**Required task**
Could you edit the listing below by replacing every "px" with "pixels" and leaving all else unchanged?

»»

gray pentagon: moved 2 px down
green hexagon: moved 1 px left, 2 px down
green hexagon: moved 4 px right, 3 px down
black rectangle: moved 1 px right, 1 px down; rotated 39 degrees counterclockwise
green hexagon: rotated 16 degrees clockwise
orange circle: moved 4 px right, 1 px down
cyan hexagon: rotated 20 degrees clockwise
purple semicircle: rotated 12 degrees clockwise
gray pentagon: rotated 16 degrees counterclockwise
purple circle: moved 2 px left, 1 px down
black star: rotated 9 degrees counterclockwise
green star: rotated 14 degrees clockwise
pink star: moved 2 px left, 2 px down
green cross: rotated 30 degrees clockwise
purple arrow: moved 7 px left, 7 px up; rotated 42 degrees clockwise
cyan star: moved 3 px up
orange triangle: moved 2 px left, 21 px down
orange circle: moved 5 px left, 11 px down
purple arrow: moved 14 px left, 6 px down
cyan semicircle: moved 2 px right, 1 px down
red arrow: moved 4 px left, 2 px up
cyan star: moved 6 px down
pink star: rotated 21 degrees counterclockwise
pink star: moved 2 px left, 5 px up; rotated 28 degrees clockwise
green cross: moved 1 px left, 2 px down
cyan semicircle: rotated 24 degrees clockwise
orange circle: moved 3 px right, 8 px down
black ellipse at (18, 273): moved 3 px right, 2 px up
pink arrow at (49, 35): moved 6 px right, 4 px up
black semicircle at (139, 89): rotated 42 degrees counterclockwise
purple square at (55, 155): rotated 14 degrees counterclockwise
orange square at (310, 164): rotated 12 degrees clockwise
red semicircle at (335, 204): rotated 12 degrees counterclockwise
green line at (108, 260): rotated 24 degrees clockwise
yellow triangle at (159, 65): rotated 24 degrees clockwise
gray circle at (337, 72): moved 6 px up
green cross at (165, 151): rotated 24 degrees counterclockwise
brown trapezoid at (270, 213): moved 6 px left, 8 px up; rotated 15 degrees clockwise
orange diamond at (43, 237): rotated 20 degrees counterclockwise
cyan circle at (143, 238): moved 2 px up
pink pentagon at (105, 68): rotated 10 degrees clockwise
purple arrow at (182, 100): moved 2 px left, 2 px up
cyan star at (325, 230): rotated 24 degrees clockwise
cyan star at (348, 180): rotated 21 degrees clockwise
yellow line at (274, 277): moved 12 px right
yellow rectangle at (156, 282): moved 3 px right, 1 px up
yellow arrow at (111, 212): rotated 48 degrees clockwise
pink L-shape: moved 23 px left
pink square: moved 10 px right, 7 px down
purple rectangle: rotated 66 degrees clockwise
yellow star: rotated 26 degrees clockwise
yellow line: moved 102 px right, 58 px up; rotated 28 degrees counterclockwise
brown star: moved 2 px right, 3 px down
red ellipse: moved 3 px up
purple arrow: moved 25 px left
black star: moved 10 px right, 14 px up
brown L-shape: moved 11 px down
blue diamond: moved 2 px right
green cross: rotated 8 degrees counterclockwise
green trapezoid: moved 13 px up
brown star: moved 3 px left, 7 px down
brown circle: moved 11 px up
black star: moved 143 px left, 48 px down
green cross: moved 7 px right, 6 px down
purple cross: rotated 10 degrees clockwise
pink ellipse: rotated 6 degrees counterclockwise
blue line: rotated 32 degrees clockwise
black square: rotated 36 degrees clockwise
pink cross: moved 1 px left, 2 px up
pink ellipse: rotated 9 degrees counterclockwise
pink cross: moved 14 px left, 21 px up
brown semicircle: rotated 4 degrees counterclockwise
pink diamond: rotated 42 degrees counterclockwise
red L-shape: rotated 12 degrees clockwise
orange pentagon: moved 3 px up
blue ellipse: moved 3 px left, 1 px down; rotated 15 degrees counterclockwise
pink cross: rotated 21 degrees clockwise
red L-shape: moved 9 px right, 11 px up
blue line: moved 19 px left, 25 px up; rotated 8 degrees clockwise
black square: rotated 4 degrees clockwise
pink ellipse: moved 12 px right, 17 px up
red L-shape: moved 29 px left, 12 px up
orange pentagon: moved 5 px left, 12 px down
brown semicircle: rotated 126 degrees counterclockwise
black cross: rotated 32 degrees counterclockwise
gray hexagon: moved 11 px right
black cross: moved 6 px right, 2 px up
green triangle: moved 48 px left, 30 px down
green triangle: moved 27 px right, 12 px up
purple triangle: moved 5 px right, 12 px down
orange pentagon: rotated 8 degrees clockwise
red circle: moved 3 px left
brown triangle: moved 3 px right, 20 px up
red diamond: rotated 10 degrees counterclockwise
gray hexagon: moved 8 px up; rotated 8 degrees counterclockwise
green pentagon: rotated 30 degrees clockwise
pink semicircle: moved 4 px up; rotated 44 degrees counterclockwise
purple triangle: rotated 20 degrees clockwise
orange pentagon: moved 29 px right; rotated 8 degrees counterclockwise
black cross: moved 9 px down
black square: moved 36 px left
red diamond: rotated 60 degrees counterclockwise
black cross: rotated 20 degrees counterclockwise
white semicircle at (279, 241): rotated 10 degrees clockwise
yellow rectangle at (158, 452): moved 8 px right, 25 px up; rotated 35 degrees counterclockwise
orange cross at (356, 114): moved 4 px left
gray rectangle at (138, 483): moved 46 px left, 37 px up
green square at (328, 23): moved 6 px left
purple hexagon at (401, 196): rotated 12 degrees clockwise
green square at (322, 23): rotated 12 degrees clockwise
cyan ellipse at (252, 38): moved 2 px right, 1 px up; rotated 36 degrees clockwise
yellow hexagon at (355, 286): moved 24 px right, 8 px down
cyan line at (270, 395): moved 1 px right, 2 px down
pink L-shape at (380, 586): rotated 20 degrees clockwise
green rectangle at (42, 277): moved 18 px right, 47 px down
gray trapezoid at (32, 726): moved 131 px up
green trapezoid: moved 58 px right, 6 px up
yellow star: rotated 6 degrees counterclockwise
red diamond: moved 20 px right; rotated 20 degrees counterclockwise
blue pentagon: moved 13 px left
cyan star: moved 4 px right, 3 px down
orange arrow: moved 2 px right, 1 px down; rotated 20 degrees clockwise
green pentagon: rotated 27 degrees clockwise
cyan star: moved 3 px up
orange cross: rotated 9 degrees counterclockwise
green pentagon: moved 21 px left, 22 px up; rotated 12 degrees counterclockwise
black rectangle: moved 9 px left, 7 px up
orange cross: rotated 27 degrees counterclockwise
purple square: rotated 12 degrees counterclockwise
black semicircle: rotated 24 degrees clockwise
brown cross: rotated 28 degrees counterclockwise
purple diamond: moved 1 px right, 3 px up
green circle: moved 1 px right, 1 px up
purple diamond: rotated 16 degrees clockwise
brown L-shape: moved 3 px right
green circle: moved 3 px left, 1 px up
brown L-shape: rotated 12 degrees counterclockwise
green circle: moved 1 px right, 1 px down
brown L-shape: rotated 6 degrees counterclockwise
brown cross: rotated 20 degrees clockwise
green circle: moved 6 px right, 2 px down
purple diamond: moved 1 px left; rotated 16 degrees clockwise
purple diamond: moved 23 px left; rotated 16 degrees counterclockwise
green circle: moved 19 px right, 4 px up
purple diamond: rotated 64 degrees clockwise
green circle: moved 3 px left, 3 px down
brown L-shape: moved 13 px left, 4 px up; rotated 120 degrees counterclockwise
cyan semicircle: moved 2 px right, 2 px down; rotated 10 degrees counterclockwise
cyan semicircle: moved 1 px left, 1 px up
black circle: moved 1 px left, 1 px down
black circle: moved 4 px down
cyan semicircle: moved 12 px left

««

**Answer**
gray pentagon: moved 2 pixels down
green hexagon: moved 1 pixels left, 2 pixels down
green hexagon: moved 4 pixels right, 3 pixels down
black rectangle: moved 1 pixels right, 1 pixels down; rotated 39 degrees counterclockwise
green hexagon: rotated 16 degrees clockwise
orange circle: moved 4 pixels right, 1 pixels down
cyan hexagon: rotated 20 degrees clockwise
purple semicircle: rotated 12 degrees clockwise
gray pentagon: rotated 16 degrees counterclockwise
purple circle: moved 2 pixels left, 1 pixels down
black star: rotated 9 degrees counterclockwise
green star: rotated 14 degrees clockwise
pink star: moved 2 pixels left, 2 pixels down
green cross: rotated 30 degrees clockwise
purple arrow: moved 7 pixels left, 7 pixels up; rotated 42 degrees clockwise
cyan star: moved 3 pixels up
orange triangle: moved 2 pixels left, 21 pixels down
orange circle: moved 5 pixels left, 11 pixels down
purple arrow: moved 14 pixels left, 6 pixels down
cyan semicircle: moved 2 pixels right, 1 pixels down
red arrow: moved 4 pixels left, 2 pixels up
cyan star: moved 6 pixels down
pink star: rotated 21 degrees counterclockwise
pink star: moved 2 pixels left, 5 pixels up; rotated 28 degrees clockwise
green cross: moved 1 pixels left, 2 pixels down
cyan semicircle: rotated 24 degrees clockwise
orange circle: moved 3 pixels right, 8 pixels down
black ellipse at (18, 273): moved 3 pixels right, 2 pixels up
pink arrow at (49, 35): moved 6 pixels right, 4 pixels up
black semicircle at (139, 89): rotated 42 degrees counterclockwise
purple square at (55, 155): rotated 14 degrees counterclockwise
orange square at (310, 164): rotated 12 degrees clockwise
red semicircle at (335, 204): rotated 12 degrees counterclockwise
green line at (108, 260): rotated 24 degrees clockwise
yellow triangle at (159, 65): rotated 24 degrees clockwise
gray circle at (337, 72): moved 6 pixels up
green cross at (165, 151): rotated 24 degrees counterclockwise
brown trapezoid at (270, 213): moved 6 pixels left, 8 pixels up; rotated 15 degrees clockwise
orange diamond at (43, 237): rotated 20 degrees counterclockwise
cyan circle at (143, 238): moved 2 pixels up
pink pentagon at (105, 68): rotated 10 degrees clockwise
purple arrow at (182, 100): moved 2 pixels left, 2 pixels up
cyan star at (325, 230): rotated 24 degrees clockwise
cyan star at (348, 180): rotated 21 degrees clockwise
yellow line at (274, 277): moved 12 pixels right
yellow rectangle at (156, 282): moved 3 pixels right, 1 pixels up
yellow arrow at (111, 212): rotated 48 degrees clockwise
pink L-shape: moved 23 pixels left
pink square: moved 10 pixels right, 7 pixels down
purple rectangle: rotated 66 degrees clockwise
yellow star: rotated 26 degrees clockwise
yellow line: moved 102 pixels right, 58 pixels up; rotated 28 degrees counterclockwise
brown star: moved 2 pixels right, 3 pixels down
red ellipse: moved 3 pixels up
purple arrow: moved 25 pixels left
black star: moved 10 pixels right, 14 pixels up
brown L-shape: moved 11 pixels down
blue diamond: moved 2 pixels right
green cross: rotated 8 degrees counterclockwise
green trapezoid: moved 13 pixels up
brown star: moved 3 pixels left, 7 pixels down
brown circle: moved 11 pixels up
black star: moved 143 pixels left, 48 pixels down
green cross: moved 7 pixels right, 6 pixels down
purple cross: rotated 10 degrees clockwise
pink ellipse: rotated 6 degrees counterclockwise
blue line: rotated 32 degrees clockwise
black square: rotated 36 degrees clockwise
pink cross: moved 1 pixels left, 2 pixels up
pink ellipse: rotated 9 degrees counterclockwise
pink cross: moved 14 pixels left, 21 pixels up
brown semicircle: rotated 4 degrees counterclockwise
pink diamond: rotated 42 degrees counterclockwise
red L-shape: rotated 12 degrees clockwise
orange pentagon: moved 3 pixels up
blue ellipse: moved 3 pixels left, 1 pixels down; rotated 15 degrees counterclockwise
pink cross: rotated 21 degrees clockwise
red L-shape: moved 9 pixels right, 11 pixels up
blue line: moved 19 pixels left, 25 pixels up; rotated 8 degrees clockwise
black square: rotated 4 degrees clockwise
pink ellipse: moved 12 pixels right, 17 pixels up
red L-shape: moved 29 pixels left, 12 pixels up
orange pentagon: moved 5 pixels left, 12 pixels down
brown semicircle: rotated 126 degrees counterclockwise
black cross: rotated 32 degrees counterclockwise
gray hexagon: moved 11 pixels right
black cross: moved 6 pixels right, 2 pixels up
green triangle: moved 48 pixels left, 30 pixels down
green triangle: moved 27 pixels right, 12 pixels up
purple triangle: moved 5 pixels right, 12 pixels down
orange pentagon: rotated 8 degrees clockwise
red circle: moved 3 pixels left
brown triangle: moved 3 pixels right, 20 pixels up
red diamond: rotated 10 degrees counterclockwise
gray hexagon: moved 8 pixels up; rotated 8 degrees counterclockwise
green pentagon: rotated 30 degrees clockwise
pink semicircle: moved 4 pixels up; rotated 44 degrees counterclockwise
purple triangle: rotated 20 degrees clockwise
orange pentagon: moved 29 pixels right; rotated 8 degrees counterclockwise
black cross: moved 9 pixels down
black square: moved 36 pixels left
red diamond: rotated 60 degrees counterclockwise
black cross: rotated 20 degrees counterclockwise
white semicircle at (279, 241): rotated 10 degrees clockwise
yellow rectangle at (158, 452): moved 8 pixels right, 25 pixels up; rotated 35 degrees counterclockwise
orange cross at (356, 114): moved 4 pixels left
gray rectangle at (138, 483): moved 46 pixels left, 37 pixels up
green square at (328, 23): moved 6 pixels left
purple hexagon at (401, 196): rotated 12 degrees clockwise
green square at (322, 23): rotated 12 degrees clockwise
cyan ellipse at (252, 38): moved 2 pixels right, 1 pixels up; rotated 36 degrees clockwise
yellow hexagon at (355, 286): moved 24 pixels right, 8 pixels down
cyan line at (270, 395): moved 1 pixels right, 2 pixels down
pink L-shape at (380, 586): rotated 20 degrees clockwise
green rectangle at (42, 277): moved 18 pixels right, 47 pixels down
gray trapezoid at (32, 726): moved 131 pixels up
green trapezoid: moved 58 pixels right, 6 pixels up
yellow star: rotated 6 degrees counterclockwise
red diamond: moved 20 pixels right; rotated 20 degrees counterclockwise
blue pentagon: moved 13 pixels left
cyan star: moved 4 pixels right, 3 pixels down
orange arrow: moved 2 pixels right, 1 pixels down; rotated 20 degrees clockwise
green pentagon: rotated 27 degrees clockwise
cyan star: moved 3 pixels up
orange cross: rotated 9 degrees counterclockwise
green pentagon: moved 21 pixels left, 22 pixels up; rotated 12 degrees counterclockwise
black rectangle: moved 9 pixels left, 7 pixels up
orange cross: rotated 27 degrees counterclockwise
purple square: rotated 12 degrees counterclockwise
black semicircle: rotated 24 degrees clockwise
brown cross: rotated 28 degrees counterclockwise
purple diamond: moved 1 pixels right, 3 pixels up
green circle: moved 1 pixels right, 1 pixels up
purple diamond: rotated 16 degrees clockwise
brown L-shape: moved 3 pixels right
green circle: moved 3 pixels left, 1 pixels up
brown L-shape: rotated 12 degrees counterclockwise
green circle: moved 1 pixels right, 1 pixels down
brown L-shape: rotated 6 degrees counterclockwise
brown cross: rotated 20 degrees clockwise
green circle: moved 6 pixels right, 2 pixels down
purple diamond: moved 1 pixels left; rotated 16 degrees clockwise
purple diamond: moved 23 pixels left; rotated 16 degrees counterclockwise
green circle: moved 19 pixels right, 4 pixels up
purple diamond: rotated 64 degrees clockwise
green circle: moved 3 pixels left, 3 pixels down
brown L-shape: moved 13 pixels left, 4 pixels up; rotated 120 degrees counterclockwise
cyan semicircle: moved 2 pixels right, 2 pixels down; rotated 10 degrees counterclockwise
cyan semicircle: moved 1 pixels left, 1 pixels up
black circle: moved 1 pixels left, 1 pixels down
black circle: moved 4 pixels down
cyan semicircle: moved 12 pixels left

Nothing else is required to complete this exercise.